Dataset items
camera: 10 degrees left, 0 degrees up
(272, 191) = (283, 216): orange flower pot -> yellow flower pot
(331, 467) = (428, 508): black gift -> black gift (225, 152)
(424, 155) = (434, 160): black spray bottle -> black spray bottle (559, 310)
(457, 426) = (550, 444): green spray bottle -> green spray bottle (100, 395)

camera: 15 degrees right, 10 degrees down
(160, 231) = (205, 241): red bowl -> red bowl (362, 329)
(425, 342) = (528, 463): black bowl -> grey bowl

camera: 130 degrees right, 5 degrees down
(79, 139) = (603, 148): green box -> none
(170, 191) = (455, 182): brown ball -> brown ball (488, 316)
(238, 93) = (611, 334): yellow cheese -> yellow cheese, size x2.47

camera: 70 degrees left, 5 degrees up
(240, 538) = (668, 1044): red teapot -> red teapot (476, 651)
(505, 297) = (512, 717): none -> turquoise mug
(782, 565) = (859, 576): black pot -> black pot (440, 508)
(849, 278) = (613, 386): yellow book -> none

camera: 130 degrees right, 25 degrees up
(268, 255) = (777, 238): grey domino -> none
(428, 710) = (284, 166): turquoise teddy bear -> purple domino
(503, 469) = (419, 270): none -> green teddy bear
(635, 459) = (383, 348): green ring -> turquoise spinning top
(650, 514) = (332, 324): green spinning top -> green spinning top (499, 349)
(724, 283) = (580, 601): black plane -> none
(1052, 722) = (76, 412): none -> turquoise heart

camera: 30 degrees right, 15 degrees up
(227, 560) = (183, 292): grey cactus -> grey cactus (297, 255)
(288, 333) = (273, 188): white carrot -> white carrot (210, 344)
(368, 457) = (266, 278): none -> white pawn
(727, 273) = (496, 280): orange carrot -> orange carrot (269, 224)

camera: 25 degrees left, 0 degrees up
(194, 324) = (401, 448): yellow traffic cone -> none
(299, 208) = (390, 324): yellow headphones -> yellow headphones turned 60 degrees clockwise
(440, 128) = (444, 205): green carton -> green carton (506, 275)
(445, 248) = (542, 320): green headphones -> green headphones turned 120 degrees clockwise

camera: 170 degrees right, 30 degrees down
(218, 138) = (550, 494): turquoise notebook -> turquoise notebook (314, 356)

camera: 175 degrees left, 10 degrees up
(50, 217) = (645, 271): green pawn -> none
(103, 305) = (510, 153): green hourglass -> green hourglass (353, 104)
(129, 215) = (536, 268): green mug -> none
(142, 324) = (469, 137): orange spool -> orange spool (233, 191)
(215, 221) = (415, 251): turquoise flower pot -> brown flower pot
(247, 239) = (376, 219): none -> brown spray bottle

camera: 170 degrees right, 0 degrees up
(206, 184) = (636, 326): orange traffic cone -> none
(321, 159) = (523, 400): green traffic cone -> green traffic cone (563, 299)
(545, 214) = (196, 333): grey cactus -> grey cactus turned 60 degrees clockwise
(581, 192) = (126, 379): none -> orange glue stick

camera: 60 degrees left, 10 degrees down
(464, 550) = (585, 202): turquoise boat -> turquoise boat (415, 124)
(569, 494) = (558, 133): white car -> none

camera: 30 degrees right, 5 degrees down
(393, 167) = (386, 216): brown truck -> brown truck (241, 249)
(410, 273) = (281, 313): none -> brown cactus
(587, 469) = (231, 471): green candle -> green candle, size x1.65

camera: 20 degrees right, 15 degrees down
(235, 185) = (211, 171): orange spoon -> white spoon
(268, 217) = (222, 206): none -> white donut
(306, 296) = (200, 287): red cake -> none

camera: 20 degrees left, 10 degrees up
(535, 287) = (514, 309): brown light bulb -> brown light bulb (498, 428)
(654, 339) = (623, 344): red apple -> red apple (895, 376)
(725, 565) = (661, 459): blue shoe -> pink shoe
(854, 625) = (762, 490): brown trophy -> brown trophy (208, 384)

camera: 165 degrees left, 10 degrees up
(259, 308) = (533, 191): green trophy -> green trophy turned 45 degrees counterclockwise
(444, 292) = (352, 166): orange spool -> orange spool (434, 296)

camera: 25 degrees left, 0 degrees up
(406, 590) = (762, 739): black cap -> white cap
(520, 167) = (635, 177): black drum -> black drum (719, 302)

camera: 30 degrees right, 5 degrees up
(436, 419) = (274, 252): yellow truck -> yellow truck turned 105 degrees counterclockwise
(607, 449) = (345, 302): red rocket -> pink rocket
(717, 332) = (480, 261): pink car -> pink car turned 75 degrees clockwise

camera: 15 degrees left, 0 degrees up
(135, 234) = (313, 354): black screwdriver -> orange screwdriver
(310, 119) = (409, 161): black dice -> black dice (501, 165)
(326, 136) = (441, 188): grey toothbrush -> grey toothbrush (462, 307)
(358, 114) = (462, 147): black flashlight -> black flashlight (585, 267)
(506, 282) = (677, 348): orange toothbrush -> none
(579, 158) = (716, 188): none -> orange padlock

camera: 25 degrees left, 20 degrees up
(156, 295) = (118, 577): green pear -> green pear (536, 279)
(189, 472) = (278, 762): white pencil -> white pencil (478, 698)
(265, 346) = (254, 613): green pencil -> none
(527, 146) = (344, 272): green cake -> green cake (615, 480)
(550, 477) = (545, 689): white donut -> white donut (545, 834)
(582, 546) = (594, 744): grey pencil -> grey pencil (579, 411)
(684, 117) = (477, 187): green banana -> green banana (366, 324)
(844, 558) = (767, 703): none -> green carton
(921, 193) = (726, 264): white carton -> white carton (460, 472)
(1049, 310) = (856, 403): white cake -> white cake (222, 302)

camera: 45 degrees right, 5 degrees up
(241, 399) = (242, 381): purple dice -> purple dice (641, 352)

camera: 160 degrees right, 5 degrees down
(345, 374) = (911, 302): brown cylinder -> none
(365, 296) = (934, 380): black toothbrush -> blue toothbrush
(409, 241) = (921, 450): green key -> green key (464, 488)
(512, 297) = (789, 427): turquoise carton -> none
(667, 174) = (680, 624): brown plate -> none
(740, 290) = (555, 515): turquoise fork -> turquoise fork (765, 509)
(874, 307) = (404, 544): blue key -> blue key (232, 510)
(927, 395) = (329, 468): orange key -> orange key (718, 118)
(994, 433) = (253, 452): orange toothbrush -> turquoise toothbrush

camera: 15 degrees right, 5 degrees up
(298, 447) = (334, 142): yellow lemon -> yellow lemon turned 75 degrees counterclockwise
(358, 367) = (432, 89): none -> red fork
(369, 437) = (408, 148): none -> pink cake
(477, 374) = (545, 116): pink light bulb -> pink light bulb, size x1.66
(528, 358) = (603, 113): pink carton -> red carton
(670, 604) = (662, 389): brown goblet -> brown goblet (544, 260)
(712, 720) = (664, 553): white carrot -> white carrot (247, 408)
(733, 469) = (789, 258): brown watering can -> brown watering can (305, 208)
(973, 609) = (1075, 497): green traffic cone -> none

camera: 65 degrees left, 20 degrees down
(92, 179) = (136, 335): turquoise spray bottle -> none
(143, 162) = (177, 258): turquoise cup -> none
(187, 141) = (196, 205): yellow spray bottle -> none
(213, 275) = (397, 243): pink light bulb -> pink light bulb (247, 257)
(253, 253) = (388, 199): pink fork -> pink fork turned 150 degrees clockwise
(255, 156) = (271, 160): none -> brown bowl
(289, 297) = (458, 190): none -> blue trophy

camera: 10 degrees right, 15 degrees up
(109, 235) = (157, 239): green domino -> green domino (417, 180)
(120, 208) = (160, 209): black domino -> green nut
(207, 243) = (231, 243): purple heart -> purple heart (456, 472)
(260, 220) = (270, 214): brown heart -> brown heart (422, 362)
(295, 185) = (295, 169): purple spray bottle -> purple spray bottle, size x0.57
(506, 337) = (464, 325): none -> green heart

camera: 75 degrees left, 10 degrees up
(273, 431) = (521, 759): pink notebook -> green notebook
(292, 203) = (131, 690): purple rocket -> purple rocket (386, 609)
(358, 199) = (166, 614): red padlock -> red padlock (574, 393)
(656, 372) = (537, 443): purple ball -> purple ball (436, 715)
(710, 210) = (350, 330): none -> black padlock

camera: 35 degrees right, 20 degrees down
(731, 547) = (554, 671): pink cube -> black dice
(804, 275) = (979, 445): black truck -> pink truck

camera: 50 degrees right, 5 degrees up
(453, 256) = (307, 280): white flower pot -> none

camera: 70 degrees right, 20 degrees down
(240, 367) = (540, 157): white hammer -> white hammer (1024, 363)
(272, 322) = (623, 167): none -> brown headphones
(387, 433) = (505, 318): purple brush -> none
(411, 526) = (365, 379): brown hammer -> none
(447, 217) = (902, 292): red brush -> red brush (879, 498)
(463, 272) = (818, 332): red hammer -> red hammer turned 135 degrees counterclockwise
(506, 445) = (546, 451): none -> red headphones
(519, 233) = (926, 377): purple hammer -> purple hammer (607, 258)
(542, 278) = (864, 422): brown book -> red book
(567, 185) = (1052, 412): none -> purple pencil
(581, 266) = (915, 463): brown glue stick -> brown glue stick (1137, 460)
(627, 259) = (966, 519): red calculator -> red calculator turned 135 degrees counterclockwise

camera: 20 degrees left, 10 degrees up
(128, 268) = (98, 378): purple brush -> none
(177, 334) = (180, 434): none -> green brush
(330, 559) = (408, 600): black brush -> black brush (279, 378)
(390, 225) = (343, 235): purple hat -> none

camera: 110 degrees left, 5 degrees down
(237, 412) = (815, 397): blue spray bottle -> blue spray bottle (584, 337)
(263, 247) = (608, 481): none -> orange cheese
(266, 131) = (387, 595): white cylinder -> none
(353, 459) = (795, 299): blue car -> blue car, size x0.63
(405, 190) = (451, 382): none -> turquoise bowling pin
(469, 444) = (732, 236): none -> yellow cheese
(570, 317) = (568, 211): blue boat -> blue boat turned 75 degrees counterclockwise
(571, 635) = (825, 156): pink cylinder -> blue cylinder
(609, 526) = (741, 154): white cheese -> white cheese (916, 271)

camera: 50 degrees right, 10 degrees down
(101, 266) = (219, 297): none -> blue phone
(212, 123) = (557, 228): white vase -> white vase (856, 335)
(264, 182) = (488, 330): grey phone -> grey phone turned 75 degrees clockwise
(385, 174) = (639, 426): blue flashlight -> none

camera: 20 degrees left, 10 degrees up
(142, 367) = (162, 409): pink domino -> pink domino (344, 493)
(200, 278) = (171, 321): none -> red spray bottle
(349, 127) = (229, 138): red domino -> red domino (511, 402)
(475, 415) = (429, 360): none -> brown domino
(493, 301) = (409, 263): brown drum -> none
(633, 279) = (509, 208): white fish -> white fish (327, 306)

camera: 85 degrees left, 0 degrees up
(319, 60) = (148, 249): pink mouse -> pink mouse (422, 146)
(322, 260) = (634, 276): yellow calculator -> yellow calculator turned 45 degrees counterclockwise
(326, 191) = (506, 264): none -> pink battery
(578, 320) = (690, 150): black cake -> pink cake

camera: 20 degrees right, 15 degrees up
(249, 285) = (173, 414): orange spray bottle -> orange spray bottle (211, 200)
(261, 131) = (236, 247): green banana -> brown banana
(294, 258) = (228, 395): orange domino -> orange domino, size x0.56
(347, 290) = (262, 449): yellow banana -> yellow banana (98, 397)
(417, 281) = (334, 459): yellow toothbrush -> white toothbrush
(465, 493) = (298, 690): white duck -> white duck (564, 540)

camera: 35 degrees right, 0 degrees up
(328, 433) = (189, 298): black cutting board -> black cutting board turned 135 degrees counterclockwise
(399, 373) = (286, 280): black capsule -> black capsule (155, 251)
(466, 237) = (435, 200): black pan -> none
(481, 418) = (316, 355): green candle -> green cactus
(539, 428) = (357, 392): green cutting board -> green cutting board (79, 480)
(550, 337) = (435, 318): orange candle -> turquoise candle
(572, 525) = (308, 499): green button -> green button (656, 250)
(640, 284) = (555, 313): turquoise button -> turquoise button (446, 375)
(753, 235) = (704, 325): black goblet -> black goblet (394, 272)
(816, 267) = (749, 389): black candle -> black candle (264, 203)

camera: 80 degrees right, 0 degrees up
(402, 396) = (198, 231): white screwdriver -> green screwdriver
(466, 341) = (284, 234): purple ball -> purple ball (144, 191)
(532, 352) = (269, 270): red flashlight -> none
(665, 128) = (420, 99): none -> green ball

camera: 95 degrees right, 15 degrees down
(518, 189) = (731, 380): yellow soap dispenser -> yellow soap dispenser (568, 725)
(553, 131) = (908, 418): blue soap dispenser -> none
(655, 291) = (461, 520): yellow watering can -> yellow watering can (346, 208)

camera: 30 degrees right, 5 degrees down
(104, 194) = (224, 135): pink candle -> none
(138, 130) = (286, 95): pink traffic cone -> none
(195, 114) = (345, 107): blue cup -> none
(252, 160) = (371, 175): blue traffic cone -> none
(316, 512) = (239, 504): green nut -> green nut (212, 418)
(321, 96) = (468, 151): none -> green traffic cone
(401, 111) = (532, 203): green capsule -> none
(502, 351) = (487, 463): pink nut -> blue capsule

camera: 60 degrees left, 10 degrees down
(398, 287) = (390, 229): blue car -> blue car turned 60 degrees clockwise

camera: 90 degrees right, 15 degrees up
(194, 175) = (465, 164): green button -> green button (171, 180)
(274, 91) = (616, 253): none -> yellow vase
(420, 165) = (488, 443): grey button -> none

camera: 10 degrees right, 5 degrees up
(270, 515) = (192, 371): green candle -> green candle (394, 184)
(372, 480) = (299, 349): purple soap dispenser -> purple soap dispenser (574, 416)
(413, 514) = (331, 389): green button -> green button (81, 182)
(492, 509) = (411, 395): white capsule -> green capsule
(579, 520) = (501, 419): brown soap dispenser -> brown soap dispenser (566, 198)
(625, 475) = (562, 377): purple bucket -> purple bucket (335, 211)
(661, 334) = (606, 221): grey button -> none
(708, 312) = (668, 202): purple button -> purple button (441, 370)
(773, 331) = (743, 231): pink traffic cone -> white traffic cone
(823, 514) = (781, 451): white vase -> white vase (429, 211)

Task goal
Exactly as they stand, please print the lines from the first line of the records above down to the line that includes "(268, 255) = (777, 238): grey domino -> none", both of those included and no others.

Output of the task
camera: 10 degrees left, 0 degrees up
(272, 191) = (283, 216): orange flower pot -> yellow flower pot
(331, 467) = (428, 508): black gift -> black gift (225, 152)
(424, 155) = (434, 160): black spray bottle -> black spray bottle (559, 310)
(457, 426) = (550, 444): green spray bottle -> green spray bottle (100, 395)

camera: 15 degrees right, 10 degrees down
(160, 231) = (205, 241): red bowl -> red bowl (362, 329)
(425, 342) = (528, 463): black bowl -> grey bowl

camera: 130 degrees right, 5 degrees down
(79, 139) = (603, 148): green box -> none
(170, 191) = (455, 182): brown ball -> brown ball (488, 316)
(238, 93) = (611, 334): yellow cheese -> yellow cheese, size x2.47

camera: 70 degrees left, 5 degrees up
(240, 538) = (668, 1044): red teapot -> red teapot (476, 651)
(505, 297) = (512, 717): none -> turquoise mug
(782, 565) = (859, 576): black pot -> black pot (440, 508)
(849, 278) = (613, 386): yellow book -> none

camera: 130 degrees right, 25 degrees up
(268, 255) = (777, 238): grey domino -> none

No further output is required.